* [What to produce]:
Within the entries below, find the portion that opens with the line containing "R212: 18 (GND, W6) -> 470k (GND, W6)" and closes with the line containing "U6 pin out: NET5 -> -12V". Retype that portion exactly and only.

* [The records]:
------------------------------------------------------------------------
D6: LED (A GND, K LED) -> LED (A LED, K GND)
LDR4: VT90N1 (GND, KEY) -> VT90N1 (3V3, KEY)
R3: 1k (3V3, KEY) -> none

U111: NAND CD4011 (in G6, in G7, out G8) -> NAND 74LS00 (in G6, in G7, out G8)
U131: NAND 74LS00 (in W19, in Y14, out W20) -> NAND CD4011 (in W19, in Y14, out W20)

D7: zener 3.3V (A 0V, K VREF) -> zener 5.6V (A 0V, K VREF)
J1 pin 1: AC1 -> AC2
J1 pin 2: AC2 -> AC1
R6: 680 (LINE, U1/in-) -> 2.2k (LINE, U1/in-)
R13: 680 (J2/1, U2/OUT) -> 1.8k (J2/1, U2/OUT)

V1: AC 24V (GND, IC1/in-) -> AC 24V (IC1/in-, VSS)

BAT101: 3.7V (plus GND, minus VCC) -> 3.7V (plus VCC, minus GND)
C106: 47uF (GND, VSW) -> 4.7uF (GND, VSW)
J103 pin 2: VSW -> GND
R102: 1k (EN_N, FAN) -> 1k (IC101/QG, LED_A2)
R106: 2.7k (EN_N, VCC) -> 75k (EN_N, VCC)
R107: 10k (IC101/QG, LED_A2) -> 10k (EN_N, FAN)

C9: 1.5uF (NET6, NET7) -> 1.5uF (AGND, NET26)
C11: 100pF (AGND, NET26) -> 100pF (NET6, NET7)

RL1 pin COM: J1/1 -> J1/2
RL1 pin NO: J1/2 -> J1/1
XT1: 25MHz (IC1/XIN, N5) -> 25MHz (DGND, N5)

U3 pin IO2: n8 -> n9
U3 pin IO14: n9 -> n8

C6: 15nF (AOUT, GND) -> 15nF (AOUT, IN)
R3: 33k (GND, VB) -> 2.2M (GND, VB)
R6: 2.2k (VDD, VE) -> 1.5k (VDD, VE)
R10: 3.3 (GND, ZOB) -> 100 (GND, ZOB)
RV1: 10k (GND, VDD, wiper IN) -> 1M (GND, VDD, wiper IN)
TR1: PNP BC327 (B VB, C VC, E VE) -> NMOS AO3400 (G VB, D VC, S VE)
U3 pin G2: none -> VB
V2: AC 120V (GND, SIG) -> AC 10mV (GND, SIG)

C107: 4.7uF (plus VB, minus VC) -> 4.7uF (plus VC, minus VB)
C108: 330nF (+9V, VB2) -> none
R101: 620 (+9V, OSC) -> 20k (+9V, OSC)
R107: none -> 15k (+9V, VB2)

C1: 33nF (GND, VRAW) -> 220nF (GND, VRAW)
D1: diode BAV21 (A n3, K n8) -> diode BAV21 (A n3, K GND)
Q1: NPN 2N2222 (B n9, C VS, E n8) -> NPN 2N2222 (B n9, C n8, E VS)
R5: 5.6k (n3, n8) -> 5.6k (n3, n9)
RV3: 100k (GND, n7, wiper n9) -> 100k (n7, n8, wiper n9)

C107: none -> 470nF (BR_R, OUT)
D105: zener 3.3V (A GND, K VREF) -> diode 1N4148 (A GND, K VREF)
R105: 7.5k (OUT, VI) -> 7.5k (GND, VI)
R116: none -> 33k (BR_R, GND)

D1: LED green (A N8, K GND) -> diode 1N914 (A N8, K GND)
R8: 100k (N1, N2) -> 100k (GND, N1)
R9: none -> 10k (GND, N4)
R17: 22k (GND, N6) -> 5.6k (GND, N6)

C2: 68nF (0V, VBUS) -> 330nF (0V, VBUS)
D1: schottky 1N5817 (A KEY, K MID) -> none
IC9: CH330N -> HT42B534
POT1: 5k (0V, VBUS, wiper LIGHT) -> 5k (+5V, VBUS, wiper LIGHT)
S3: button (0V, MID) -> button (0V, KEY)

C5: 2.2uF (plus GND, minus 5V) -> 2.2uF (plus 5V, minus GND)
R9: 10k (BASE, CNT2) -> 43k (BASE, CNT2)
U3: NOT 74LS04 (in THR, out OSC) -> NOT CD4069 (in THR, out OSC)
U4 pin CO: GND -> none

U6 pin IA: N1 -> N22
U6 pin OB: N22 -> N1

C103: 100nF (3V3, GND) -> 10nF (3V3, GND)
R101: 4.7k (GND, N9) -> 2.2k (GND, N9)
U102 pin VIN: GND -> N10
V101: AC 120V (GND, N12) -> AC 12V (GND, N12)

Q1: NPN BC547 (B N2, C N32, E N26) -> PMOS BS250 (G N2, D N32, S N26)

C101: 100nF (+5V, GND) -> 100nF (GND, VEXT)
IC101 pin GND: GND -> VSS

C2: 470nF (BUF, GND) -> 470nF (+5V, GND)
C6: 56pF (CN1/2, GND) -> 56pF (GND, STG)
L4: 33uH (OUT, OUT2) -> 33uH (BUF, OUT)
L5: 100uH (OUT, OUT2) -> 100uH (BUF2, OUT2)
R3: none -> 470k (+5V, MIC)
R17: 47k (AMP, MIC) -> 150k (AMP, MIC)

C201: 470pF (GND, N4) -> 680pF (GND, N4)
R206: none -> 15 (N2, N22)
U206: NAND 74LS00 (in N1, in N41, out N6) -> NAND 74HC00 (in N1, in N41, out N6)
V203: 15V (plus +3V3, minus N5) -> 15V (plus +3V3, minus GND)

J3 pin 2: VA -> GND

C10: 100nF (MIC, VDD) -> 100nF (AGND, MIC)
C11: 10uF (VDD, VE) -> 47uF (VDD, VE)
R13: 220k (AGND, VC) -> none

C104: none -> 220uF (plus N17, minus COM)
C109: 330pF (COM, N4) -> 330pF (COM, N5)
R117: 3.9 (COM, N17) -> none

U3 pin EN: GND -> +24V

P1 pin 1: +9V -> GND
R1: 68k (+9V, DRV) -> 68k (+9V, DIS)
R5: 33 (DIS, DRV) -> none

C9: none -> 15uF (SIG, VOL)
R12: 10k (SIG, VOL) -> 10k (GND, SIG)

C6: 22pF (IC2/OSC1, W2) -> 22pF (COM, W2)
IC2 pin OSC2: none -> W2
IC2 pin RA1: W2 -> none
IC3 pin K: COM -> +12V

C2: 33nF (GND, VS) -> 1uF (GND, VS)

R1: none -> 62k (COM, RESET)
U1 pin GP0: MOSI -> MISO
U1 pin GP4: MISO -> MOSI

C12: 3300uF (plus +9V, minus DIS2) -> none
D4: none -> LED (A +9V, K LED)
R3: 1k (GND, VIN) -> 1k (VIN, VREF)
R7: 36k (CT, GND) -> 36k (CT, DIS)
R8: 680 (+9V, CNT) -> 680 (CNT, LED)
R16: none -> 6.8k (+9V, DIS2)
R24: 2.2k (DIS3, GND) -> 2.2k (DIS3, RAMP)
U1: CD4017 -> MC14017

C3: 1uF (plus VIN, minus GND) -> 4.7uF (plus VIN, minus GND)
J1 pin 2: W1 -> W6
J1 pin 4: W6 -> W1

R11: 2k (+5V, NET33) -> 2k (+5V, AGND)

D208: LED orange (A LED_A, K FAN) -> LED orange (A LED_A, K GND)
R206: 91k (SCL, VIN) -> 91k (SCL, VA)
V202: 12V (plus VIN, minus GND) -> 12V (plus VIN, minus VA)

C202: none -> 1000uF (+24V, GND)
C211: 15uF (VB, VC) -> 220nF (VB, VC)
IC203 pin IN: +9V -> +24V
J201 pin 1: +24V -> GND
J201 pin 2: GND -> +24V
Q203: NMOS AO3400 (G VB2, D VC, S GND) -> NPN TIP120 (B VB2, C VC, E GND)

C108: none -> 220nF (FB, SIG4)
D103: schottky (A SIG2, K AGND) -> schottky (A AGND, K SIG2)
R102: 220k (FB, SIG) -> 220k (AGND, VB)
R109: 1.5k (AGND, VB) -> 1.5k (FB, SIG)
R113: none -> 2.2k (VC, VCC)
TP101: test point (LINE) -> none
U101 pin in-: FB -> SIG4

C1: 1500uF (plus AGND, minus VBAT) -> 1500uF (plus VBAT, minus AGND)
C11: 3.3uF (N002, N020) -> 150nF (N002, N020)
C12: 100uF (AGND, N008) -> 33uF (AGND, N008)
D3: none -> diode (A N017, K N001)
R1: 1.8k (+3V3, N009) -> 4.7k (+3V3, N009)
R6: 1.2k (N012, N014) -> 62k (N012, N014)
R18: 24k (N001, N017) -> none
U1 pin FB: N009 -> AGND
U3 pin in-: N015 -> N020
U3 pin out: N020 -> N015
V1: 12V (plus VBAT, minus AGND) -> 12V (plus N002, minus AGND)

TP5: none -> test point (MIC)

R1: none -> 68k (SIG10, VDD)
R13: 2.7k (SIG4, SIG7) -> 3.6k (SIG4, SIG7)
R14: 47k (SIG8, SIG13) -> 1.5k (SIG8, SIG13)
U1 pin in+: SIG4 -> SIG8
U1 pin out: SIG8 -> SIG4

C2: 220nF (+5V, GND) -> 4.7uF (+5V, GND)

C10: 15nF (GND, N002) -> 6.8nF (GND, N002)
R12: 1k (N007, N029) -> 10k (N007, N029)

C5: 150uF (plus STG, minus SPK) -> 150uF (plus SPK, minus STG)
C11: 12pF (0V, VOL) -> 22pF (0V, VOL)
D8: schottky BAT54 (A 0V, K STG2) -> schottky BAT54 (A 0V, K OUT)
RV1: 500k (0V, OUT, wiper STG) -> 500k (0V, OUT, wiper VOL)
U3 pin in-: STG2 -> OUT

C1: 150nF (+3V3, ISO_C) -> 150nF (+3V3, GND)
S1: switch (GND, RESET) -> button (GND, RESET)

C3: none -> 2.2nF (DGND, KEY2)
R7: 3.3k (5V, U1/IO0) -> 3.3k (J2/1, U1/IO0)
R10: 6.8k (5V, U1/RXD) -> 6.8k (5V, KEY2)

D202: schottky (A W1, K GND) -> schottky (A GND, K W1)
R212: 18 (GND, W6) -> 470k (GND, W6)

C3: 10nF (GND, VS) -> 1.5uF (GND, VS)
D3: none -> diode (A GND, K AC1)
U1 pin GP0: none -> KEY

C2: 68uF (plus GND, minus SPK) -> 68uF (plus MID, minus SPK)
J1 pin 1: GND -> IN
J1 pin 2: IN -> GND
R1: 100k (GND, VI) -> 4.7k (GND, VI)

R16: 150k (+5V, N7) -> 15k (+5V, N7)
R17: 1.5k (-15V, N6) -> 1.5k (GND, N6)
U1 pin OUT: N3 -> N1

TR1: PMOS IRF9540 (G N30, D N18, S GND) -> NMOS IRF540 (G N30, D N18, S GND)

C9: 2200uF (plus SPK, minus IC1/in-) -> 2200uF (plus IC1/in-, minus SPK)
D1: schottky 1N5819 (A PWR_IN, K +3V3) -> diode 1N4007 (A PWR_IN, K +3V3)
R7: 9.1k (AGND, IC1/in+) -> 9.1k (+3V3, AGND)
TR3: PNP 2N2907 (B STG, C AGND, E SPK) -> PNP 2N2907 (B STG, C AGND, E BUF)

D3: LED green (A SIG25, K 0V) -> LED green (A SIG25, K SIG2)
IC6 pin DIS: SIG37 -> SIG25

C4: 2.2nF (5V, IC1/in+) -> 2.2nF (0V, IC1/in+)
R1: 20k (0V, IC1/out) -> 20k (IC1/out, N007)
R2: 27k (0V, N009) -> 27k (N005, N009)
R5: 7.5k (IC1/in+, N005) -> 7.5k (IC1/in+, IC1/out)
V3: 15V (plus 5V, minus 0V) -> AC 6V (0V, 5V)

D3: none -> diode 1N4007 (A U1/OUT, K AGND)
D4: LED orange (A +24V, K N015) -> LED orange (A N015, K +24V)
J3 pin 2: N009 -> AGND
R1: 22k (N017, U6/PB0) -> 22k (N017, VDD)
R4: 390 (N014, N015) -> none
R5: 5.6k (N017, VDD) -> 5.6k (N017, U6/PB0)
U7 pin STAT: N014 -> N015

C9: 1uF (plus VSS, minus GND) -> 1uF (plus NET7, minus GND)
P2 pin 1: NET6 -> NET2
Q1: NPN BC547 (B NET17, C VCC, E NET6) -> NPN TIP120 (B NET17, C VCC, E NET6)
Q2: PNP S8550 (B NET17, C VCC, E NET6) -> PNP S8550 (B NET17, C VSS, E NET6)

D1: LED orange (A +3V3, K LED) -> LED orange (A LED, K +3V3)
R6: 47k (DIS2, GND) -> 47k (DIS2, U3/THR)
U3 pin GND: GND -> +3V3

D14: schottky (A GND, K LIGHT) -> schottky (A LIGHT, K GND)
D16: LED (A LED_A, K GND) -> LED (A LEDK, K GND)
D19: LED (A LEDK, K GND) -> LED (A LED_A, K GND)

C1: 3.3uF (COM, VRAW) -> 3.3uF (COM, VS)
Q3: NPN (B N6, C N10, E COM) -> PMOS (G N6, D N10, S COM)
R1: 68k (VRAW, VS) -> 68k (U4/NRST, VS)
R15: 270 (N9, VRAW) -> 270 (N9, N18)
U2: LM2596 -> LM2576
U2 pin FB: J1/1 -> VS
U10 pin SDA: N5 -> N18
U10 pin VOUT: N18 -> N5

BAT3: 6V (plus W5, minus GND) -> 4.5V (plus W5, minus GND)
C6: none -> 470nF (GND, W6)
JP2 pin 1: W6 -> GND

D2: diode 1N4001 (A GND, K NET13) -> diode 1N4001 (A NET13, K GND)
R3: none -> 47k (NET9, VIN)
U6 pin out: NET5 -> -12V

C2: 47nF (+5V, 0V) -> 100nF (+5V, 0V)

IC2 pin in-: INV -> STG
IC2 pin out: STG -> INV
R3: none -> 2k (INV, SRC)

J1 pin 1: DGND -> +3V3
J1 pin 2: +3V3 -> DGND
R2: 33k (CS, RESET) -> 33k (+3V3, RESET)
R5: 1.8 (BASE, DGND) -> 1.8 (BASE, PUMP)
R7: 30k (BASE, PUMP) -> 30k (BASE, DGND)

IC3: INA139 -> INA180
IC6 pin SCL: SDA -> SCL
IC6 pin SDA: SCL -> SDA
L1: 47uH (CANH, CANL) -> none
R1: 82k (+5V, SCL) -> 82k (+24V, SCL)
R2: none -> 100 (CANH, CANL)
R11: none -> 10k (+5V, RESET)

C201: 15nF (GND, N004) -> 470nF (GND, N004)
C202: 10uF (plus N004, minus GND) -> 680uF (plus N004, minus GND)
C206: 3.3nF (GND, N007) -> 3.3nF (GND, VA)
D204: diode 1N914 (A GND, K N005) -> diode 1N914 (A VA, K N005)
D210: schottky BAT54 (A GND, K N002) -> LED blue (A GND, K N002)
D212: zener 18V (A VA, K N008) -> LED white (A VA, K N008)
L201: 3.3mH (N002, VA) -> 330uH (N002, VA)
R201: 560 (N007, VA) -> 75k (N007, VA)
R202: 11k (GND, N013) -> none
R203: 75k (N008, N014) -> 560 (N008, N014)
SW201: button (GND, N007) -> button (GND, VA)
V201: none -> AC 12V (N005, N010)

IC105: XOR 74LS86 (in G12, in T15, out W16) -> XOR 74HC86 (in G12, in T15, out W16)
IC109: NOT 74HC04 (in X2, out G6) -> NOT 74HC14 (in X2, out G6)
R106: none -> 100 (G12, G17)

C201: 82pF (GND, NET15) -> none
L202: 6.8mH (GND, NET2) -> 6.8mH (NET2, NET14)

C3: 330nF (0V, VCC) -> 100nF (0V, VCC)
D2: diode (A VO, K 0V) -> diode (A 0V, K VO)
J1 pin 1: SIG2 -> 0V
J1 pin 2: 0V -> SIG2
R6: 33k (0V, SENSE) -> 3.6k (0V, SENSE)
------------------------------------------------------------------------
* [Answer]:
R212: 18 (GND, W6) -> 470k (GND, W6)

C3: 10nF (GND, VS) -> 1.5uF (GND, VS)
D3: none -> diode (A GND, K AC1)
U1 pin GP0: none -> KEY

C2: 68uF (plus GND, minus SPK) -> 68uF (plus MID, minus SPK)
J1 pin 1: GND -> IN
J1 pin 2: IN -> GND
R1: 100k (GND, VI) -> 4.7k (GND, VI)

R16: 150k (+5V, N7) -> 15k (+5V, N7)
R17: 1.5k (-15V, N6) -> 1.5k (GND, N6)
U1 pin OUT: N3 -> N1

TR1: PMOS IRF9540 (G N30, D N18, S GND) -> NMOS IRF540 (G N30, D N18, S GND)

C9: 2200uF (plus SPK, minus IC1/in-) -> 2200uF (plus IC1/in-, minus SPK)
D1: schottky 1N5819 (A PWR_IN, K +3V3) -> diode 1N4007 (A PWR_IN, K +3V3)
R7: 9.1k (AGND, IC1/in+) -> 9.1k (+3V3, AGND)
TR3: PNP 2N2907 (B STG, C AGND, E SPK) -> PNP 2N2907 (B STG, C AGND, E BUF)

D3: LED green (A SIG25, K 0V) -> LED green (A SIG25, K SIG2)
IC6 pin DIS: SIG37 -> SIG25

C4: 2.2nF (5V, IC1/in+) -> 2.2nF (0V, IC1/in+)
R1: 20k (0V, IC1/out) -> 20k (IC1/out, N007)
R2: 27k (0V, N009) -> 27k (N005, N009)
R5: 7.5k (IC1/in+, N005) -> 7.5k (IC1/in+, IC1/out)
V3: 15V (plus 5V, minus 0V) -> AC 6V (0V, 5V)

D3: none -> diode 1N4007 (A U1/OUT, K AGND)
D4: LED orange (A +24V, K N015) -> LED orange (A N015, K +24V)
J3 pin 2: N009 -> AGND
R1: 22k (N017, U6/PB0) -> 22k (N017, VDD)
R4: 390 (N014, N015) -> none
R5: 5.6k (N017, VDD) -> 5.6k (N017, U6/PB0)
U7 pin STAT: N014 -> N015

C9: 1uF (plus VSS, minus GND) -> 1uF (plus NET7, minus GND)
P2 pin 1: NET6 -> NET2
Q1: NPN BC547 (B NET17, C VCC, E NET6) -> NPN TIP120 (B NET17, C VCC, E NET6)
Q2: PNP S8550 (B NET17, C VCC, E NET6) -> PNP S8550 (B NET17, C VSS, E NET6)

D1: LED orange (A +3V3, K LED) -> LED orange (A LED, K +3V3)
R6: 47k (DIS2, GND) -> 47k (DIS2, U3/THR)
U3 pin GND: GND -> +3V3

D14: schottky (A GND, K LIGHT) -> schottky (A LIGHT, K GND)
D16: LED (A LED_A, K GND) -> LED (A LEDK, K GND)
D19: LED (A LEDK, K GND) -> LED (A LED_A, K GND)

C1: 3.3uF (COM, VRAW) -> 3.3uF (COM, VS)
Q3: NPN (B N6, C N10, E COM) -> PMOS (G N6, D N10, S COM)
R1: 68k (VRAW, VS) -> 68k (U4/NRST, VS)
R15: 270 (N9, VRAW) -> 270 (N9, N18)
U2: LM2596 -> LM2576
U2 pin FB: J1/1 -> VS
U10 pin SDA: N5 -> N18
U10 pin VOUT: N18 -> N5

BAT3: 6V (plus W5, minus GND) -> 4.5V (plus W5, minus GND)
C6: none -> 470nF (GND, W6)
JP2 pin 1: W6 -> GND

D2: diode 1N4001 (A GND, K NET13) -> diode 1N4001 (A NET13, K GND)
R3: none -> 47k (NET9, VIN)
U6 pin out: NET5 -> -12V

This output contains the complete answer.